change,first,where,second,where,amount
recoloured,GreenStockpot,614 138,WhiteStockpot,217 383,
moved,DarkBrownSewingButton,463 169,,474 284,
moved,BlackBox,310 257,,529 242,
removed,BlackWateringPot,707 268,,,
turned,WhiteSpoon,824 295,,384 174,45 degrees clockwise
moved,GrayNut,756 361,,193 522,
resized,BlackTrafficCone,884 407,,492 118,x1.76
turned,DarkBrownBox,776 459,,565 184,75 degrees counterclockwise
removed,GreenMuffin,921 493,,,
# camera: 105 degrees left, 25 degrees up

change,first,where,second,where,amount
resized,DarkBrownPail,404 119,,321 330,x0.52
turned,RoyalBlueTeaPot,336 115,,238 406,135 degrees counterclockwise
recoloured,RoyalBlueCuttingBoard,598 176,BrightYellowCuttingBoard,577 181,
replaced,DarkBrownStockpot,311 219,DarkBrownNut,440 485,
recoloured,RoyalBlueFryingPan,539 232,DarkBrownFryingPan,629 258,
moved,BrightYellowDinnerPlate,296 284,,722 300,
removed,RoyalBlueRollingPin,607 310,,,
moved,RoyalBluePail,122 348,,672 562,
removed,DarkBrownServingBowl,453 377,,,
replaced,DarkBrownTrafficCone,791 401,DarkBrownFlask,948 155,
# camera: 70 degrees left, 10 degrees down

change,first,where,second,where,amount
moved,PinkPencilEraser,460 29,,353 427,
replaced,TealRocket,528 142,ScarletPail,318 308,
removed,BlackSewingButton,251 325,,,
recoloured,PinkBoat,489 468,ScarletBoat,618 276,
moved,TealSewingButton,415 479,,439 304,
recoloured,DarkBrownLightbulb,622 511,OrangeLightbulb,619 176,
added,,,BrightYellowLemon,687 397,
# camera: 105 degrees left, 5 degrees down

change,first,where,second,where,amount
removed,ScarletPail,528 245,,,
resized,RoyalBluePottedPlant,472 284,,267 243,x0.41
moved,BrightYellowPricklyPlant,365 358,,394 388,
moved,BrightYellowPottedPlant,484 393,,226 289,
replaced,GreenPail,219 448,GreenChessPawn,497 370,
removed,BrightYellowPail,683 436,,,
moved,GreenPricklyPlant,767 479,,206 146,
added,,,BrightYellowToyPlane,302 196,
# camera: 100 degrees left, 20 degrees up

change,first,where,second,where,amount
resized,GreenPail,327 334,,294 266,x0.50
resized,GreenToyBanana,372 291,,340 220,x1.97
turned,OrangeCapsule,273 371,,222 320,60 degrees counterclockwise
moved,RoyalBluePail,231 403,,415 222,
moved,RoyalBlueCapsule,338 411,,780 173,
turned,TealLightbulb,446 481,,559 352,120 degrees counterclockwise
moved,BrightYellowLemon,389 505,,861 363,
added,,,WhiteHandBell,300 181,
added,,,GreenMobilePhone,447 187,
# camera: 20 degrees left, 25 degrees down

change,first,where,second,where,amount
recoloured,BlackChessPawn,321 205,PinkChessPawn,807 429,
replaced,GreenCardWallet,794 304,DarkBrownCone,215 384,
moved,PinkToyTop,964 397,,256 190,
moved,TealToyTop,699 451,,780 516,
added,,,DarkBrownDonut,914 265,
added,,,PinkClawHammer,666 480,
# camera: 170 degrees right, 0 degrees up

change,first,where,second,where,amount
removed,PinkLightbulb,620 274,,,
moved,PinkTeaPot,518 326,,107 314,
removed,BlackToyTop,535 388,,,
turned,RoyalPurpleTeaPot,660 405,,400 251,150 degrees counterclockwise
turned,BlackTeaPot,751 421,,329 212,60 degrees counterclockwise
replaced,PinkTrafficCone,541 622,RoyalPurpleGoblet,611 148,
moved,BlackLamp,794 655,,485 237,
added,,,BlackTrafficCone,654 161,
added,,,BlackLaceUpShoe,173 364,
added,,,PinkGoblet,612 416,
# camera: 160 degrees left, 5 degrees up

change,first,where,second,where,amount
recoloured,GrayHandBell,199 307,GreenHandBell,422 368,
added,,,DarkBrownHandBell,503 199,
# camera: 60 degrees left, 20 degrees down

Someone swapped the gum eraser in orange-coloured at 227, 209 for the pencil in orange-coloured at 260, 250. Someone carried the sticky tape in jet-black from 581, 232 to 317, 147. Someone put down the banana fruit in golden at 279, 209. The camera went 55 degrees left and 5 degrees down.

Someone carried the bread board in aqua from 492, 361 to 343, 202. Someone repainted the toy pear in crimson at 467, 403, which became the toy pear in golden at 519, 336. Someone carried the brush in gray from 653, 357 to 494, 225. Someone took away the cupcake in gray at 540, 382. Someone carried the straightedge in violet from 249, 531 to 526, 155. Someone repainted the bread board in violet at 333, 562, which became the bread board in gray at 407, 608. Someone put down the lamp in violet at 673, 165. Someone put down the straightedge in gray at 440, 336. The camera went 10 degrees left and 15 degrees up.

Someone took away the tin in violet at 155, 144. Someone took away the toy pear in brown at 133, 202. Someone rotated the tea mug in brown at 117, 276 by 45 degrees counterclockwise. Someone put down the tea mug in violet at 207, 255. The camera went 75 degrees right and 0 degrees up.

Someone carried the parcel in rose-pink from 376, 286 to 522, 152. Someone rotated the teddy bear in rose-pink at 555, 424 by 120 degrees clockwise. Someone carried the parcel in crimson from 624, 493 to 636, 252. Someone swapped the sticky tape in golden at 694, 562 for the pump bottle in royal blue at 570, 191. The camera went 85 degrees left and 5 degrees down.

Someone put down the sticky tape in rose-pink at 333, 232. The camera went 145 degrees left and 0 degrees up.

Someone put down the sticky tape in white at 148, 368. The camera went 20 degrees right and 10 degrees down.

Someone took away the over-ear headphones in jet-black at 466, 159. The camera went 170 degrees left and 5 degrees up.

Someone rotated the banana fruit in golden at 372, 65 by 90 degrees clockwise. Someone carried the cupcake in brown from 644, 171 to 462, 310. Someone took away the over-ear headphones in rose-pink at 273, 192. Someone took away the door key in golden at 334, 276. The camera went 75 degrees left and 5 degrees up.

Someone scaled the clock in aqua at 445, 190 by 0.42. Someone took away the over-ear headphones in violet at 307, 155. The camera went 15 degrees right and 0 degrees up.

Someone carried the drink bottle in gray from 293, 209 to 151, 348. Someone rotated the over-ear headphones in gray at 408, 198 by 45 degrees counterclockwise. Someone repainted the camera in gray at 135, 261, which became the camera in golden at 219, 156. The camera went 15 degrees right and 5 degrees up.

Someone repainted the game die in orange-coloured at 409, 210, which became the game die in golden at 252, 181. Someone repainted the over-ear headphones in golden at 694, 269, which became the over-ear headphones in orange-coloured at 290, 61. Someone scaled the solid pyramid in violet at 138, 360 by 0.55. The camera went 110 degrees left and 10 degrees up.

**Activity**
Start at the top line of the records and retype them all exactly.

**Solved exercise**
change,first,where,second,where,amount
recoloured,GreenStockpot,614 138,WhiteStockpot,217 383,
moved,DarkBrownSewingButton,463 169,,474 284,
moved,BlackBox,310 257,,529 242,
removed,BlackWateringPot,707 268,,,
turned,WhiteSpoon,824 295,,384 174,45 degrees clockwise
moved,GrayNut,756 361,,193 522,
resized,BlackTrafficCone,884 407,,492 118,x1.76
turned,DarkBrownBox,776 459,,565 184,75 degrees counterclockwise
removed,GreenMuffin,921 493,,,
# camera: 105 degrees left, 25 degrees up

change,first,where,second,where,amount
resized,DarkBrownPail,404 119,,321 330,x0.52
turned,RoyalBlueTeaPot,336 115,,238 406,135 degrees counterclockwise
recoloured,RoyalBlueCuttingBoard,598 176,BrightYellowCuttingBoard,577 181,
replaced,DarkBrownStockpot,311 219,DarkBrownNut,440 485,
recoloured,RoyalBlueFryingPan,539 232,DarkBrownFryingPan,629 258,
moved,BrightYellowDinnerPlate,296 284,,722 300,
removed,RoyalBlueRollingPin,607 310,,,
moved,RoyalBluePail,122 348,,672 562,
removed,DarkBrownServingBowl,453 377,,,
replaced,DarkBrownTrafficCone,791 401,DarkBrownFlask,948 155,
# camera: 70 degrees left, 10 degrees down

change,first,where,second,where,amount
moved,PinkPencilEraser,460 29,,353 427,
replaced,TealRocket,528 142,ScarletPail,318 308,
removed,BlackSewingButton,251 325,,,
recoloured,PinkBoat,489 468,ScarletBoat,618 276,
moved,TealSewingButton,415 479,,439 304,
recoloured,DarkBrownLightbulb,622 511,OrangeLightbulb,619 176,
added,,,BrightYellowLemon,687 397,
# camera: 105 degrees left, 5 degrees down

change,first,where,second,where,amount
removed,ScarletPail,528 245,,,
resized,RoyalBluePottedPlant,472 284,,267 243,x0.41
moved,BrightYellowPricklyPlant,365 358,,394 388,
moved,BrightYellowPottedPlant,484 393,,226 289,
replaced,GreenPail,219 448,GreenChessPawn,497 370,
removed,BrightYellowPail,683 436,,,
moved,GreenPricklyPlant,767 479,,206 146,
added,,,BrightYellowToyPlane,302 196,
# camera: 100 degrees left, 20 degrees up

change,first,where,second,where,amount
resized,GreenPail,327 334,,294 266,x0.50
resized,GreenToyBanana,372 291,,340 220,x1.97
turned,OrangeCapsule,273 371,,222 320,60 degrees counterclockwise
moved,RoyalBluePail,231 403,,415 222,
moved,RoyalBlueCapsule,338 411,,780 173,
turned,TealLightbulb,446 481,,559 352,120 degrees counterclockwise
moved,BrightYellowLemon,389 505,,861 363,
added,,,WhiteHandBell,300 181,
added,,,GreenMobilePhone,447 187,
# camera: 20 degrees left, 25 degrees down

change,first,where,second,where,amount
recoloured,BlackChessPawn,321 205,PinkChessPawn,807 429,
replaced,GreenCardWallet,794 304,DarkBrownCone,215 384,
moved,PinkToyTop,964 397,,256 190,
moved,TealToyTop,699 451,,780 516,
added,,,DarkBrownDonut,914 265,
added,,,PinkClawHammer,666 480,
# camera: 170 degrees right, 0 degrees up

change,first,where,second,where,amount
removed,PinkLightbulb,620 274,,,
moved,PinkTeaPot,518 326,,107 314,
removed,BlackToyTop,535 388,,,
turned,RoyalPurpleTeaPot,660 405,,400 251,150 degrees counterclockwise
turned,BlackTeaPot,751 421,,329 212,60 degrees counterclockwise
replaced,PinkTrafficCone,541 622,RoyalPurpleGoblet,611 148,
moved,BlackLamp,794 655,,485 237,
added,,,BlackTrafficCone,654 161,
added,,,BlackLaceUpShoe,173 364,
added,,,PinkGoblet,612 416,
# camera: 160 degrees left, 5 degrees up

change,first,where,second,where,amount
recoloured,GrayHandBell,199 307,GreenHandBell,422 368,
added,,,DarkBrownHandBell,503 199,
# camera: 60 degrees left, 20 degrees down

Someone swapped the gum eraser in orange-coloured at 227, 209 for the pencil in orange-coloured at 260, 250. Someone carried the sticky tape in jet-black from 581, 232 to 317, 147. Someone put down the banana fruit in golden at 279, 209. The camera went 55 degrees left and 5 degrees down.

Someone carried the bread board in aqua from 492, 361 to 343, 202. Someone repainted the toy pear in crimson at 467, 403, which became the toy pear in golden at 519, 336. Someone carried the brush in gray from 653, 357 to 494, 225. Someone took away the cupcake in gray at 540, 382. Someone carried the straightedge in violet from 249, 531 to 526, 155. Someone repainted the bread board in violet at 333, 562, which became the bread board in gray at 407, 608. Someone put down the lamp in violet at 673, 165. Someone put down the straightedge in gray at 440, 336. The camera went 10 degrees left and 15 degrees up.

Someone took away the tin in violet at 155, 144. Someone took away the toy pear in brown at 133, 202. Someone rotated the tea mug in brown at 117, 276 by 45 degrees counterclockwise. Someone put down the tea mug in violet at 207, 255. The camera went 75 degrees right and 0 degrees up.

Someone carried the parcel in rose-pink from 376, 286 to 522, 152. Someone rotated the teddy bear in rose-pink at 555, 424 by 120 degrees clockwise. Someone carried the parcel in crimson from 624, 493 to 636, 252. Someone swapped the sticky tape in golden at 694, 562 for the pump bottle in royal blue at 570, 191. The camera went 85 degrees left and 5 degrees down.

Someone put down the sticky tape in rose-pink at 333, 232. The camera went 145 degrees left and 0 degrees up.

Someone put down the sticky tape in white at 148, 368. The camera went 20 degrees right and 10 degrees down.

Someone took away the over-ear headphones in jet-black at 466, 159. The camera went 170 degrees left and 5 degrees up.

Someone rotated the banana fruit in golden at 372, 65 by 90 degrees clockwise. Someone carried the cupcake in brown from 644, 171 to 462, 310. Someone took away the over-ear headphones in rose-pink at 273, 192. Someone took away the door key in golden at 334, 276. The camera went 75 degrees left and 5 degrees up.

Someone scaled the clock in aqua at 445, 190 by 0.42. Someone took away the over-ear headphones in violet at 307, 155. The camera went 15 degrees right and 0 degrees up.

Someone carried the drink bottle in gray from 293, 209 to 151, 348. Someone rotated the over-ear headphones in gray at 408, 198 by 45 degrees counterclockwise. Someone repainted the camera in gray at 135, 261, which became the camera in golden at 219, 156. The camera went 15 degrees right and 5 degrees up.

Someone repainted the game die in orange-coloured at 409, 210, which became the game die in golden at 252, 181. Someone repainted the over-ear headphones in golden at 694, 269, which became the over-ear headphones in orange-coloured at 290, 61. Someone scaled the solid pyramid in violet at 138, 360 by 0.55. The camera went 110 degrees left and 10 degrees up.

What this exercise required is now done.